What is expected :: Copy out the part that opens with the line containing "kites [380, 600]" and closes with the line containing "crocheted [804, 967]", replacing "airbag" with "seatbelt" and leaving everything else unchanged. Give only those lines.

Raw data ::
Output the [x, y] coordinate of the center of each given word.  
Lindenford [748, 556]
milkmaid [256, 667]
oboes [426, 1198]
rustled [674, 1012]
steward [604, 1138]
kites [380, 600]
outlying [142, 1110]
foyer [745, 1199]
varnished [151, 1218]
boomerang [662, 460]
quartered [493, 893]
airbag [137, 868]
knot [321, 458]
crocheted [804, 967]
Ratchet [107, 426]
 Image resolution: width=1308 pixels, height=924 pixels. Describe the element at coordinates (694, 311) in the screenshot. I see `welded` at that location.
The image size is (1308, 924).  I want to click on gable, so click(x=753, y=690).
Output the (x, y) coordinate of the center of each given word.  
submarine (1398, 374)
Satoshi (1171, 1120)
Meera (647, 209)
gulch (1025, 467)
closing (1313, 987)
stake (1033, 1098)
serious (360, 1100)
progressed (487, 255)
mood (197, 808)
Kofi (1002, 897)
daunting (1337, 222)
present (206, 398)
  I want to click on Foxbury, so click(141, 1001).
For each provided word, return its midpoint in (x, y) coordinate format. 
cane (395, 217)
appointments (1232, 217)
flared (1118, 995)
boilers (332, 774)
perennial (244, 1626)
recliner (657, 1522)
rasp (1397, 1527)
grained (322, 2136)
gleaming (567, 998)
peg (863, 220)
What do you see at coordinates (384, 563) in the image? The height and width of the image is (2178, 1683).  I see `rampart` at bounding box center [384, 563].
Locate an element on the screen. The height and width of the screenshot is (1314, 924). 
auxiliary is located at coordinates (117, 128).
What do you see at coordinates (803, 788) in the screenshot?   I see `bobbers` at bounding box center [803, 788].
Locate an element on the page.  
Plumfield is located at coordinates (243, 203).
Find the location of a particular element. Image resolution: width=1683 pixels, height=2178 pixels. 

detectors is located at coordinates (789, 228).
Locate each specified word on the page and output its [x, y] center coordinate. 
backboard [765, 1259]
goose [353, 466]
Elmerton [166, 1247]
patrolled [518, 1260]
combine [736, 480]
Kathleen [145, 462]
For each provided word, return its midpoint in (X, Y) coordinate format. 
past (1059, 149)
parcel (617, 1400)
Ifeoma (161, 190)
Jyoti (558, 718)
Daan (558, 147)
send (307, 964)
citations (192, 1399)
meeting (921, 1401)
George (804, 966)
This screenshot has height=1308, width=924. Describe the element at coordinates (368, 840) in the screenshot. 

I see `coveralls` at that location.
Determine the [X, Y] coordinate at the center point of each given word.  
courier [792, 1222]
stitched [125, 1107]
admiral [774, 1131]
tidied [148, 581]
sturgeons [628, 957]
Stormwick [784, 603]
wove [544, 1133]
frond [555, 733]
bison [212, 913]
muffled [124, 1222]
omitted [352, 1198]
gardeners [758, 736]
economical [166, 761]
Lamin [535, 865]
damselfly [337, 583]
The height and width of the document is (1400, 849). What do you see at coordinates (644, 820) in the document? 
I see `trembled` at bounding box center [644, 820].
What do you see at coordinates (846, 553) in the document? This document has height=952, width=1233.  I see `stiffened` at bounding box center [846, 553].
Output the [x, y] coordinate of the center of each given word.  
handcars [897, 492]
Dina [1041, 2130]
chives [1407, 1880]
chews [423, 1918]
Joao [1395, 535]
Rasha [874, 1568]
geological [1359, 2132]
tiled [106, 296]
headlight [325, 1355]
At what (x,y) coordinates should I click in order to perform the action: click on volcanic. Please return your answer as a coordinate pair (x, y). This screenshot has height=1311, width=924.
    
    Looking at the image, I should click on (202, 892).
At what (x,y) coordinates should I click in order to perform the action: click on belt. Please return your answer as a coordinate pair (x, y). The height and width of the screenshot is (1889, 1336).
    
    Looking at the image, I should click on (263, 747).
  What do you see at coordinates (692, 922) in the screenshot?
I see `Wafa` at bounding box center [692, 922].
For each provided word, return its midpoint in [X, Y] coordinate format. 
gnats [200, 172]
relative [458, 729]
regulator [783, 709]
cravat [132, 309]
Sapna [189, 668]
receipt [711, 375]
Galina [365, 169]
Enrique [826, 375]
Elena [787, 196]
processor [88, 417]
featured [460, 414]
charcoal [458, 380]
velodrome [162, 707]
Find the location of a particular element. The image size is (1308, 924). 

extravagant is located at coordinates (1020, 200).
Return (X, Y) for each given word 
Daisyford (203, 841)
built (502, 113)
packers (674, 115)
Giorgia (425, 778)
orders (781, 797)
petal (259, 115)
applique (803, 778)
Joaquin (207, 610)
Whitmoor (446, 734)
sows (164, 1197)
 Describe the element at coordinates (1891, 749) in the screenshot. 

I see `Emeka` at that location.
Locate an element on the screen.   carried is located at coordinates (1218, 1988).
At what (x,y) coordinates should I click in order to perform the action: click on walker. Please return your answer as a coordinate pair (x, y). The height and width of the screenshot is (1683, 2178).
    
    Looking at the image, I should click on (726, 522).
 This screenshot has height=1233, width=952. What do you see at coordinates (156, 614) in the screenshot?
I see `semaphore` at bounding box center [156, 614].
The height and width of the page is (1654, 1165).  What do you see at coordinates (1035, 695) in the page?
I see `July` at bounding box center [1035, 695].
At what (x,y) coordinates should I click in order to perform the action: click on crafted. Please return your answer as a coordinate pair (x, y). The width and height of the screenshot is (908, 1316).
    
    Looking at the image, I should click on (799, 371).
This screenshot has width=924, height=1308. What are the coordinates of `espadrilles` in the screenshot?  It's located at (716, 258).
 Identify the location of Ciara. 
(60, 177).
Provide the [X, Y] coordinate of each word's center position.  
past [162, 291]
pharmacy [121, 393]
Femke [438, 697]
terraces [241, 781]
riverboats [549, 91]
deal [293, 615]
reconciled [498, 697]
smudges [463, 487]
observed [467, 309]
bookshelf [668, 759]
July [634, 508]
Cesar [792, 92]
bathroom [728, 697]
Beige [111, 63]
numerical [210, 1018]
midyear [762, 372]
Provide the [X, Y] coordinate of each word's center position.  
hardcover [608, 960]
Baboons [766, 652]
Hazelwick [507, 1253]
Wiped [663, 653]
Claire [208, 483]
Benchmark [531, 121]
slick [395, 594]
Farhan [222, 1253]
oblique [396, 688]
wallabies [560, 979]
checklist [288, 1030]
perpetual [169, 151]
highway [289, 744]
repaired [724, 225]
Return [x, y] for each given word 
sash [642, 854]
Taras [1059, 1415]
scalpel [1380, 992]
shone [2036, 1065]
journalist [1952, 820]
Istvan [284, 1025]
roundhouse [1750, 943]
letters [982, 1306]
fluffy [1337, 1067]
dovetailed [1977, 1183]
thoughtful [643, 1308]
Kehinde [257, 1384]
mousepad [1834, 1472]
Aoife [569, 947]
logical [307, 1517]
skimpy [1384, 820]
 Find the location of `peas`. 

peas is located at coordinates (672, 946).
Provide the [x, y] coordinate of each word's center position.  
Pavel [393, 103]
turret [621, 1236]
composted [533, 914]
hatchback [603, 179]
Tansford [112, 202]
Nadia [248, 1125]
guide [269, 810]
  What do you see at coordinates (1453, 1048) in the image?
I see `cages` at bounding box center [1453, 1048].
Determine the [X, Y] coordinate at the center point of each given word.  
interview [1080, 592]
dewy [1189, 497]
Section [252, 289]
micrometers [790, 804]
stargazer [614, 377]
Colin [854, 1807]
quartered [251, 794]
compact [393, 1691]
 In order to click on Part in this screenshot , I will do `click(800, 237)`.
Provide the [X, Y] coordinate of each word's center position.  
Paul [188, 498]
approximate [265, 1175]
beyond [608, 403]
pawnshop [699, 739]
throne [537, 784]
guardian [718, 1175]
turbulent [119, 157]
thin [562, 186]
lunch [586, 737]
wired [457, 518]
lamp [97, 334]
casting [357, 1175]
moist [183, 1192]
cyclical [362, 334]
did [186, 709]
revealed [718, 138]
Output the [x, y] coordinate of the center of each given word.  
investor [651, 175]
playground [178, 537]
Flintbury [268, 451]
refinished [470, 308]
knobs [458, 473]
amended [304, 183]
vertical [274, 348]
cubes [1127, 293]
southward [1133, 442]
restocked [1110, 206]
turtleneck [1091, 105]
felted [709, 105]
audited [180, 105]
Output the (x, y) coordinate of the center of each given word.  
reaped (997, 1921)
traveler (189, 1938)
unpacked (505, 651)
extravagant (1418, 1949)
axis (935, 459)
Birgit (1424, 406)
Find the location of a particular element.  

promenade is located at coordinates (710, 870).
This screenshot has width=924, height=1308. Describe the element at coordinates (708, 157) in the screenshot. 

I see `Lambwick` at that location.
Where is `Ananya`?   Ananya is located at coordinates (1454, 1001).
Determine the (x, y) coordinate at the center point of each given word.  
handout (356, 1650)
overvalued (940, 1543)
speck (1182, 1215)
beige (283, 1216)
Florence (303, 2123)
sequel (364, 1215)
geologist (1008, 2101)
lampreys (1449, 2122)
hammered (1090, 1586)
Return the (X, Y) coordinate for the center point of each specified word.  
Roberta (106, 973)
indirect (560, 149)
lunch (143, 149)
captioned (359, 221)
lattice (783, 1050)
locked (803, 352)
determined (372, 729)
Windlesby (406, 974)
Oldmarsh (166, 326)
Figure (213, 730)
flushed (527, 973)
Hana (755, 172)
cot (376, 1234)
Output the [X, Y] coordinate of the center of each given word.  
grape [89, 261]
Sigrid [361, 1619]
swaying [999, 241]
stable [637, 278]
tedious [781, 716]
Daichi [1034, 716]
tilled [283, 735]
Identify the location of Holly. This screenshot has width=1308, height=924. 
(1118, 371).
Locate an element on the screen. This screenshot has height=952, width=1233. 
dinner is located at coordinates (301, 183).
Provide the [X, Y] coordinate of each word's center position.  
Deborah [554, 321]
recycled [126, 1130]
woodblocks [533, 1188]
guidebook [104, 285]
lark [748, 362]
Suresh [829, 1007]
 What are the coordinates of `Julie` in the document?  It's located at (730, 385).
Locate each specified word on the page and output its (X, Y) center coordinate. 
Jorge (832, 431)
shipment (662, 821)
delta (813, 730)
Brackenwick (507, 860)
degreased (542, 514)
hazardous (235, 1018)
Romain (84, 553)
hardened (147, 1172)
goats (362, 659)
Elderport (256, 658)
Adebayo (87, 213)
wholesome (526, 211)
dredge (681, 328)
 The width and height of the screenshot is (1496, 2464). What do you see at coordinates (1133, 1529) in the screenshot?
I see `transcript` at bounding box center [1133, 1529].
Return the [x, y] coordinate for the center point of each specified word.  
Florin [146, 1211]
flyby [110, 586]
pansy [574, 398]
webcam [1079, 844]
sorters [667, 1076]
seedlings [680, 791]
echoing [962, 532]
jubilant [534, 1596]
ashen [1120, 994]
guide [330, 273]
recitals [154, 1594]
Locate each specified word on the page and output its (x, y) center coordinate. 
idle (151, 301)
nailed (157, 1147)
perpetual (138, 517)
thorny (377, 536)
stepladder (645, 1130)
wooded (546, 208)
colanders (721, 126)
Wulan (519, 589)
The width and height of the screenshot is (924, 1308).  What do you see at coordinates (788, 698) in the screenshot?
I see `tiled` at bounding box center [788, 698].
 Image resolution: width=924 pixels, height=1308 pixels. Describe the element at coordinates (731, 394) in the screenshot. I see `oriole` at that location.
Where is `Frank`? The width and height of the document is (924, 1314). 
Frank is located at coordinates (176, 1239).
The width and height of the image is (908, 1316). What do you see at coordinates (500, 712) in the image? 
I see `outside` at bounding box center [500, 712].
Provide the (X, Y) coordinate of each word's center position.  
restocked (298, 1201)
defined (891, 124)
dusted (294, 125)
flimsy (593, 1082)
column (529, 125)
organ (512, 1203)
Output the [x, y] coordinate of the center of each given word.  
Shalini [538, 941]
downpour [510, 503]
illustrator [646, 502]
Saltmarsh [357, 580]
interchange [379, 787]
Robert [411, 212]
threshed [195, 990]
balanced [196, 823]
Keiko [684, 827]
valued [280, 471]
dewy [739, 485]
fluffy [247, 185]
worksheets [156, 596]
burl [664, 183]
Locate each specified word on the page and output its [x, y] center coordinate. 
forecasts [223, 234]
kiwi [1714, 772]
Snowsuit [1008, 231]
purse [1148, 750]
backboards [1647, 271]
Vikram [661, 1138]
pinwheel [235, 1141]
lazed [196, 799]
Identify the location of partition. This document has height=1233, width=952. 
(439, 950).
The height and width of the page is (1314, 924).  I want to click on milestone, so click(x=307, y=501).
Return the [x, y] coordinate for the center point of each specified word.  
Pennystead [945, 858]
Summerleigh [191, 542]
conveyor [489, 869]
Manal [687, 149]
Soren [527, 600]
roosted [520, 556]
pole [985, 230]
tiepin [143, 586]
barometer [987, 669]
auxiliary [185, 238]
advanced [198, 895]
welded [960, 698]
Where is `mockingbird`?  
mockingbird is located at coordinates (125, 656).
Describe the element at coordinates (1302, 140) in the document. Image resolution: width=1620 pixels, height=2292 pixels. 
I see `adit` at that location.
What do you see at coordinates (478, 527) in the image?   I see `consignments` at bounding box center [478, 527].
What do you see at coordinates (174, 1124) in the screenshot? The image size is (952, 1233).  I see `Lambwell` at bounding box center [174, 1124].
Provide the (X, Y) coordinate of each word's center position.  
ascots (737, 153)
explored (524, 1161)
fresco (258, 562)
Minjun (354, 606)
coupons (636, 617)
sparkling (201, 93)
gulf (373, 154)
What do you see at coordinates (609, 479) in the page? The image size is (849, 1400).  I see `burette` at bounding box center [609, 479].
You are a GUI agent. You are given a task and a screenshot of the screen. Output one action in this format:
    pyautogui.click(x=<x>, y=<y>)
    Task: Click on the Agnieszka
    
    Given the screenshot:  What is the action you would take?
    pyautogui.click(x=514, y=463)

The output ::
kites [380, 600]
outlying [142, 1110]
foyer [745, 1199]
varnished [151, 1218]
boomerang [662, 460]
quartered [493, 893]
seatbelt [137, 868]
knot [321, 458]
crocheted [804, 967]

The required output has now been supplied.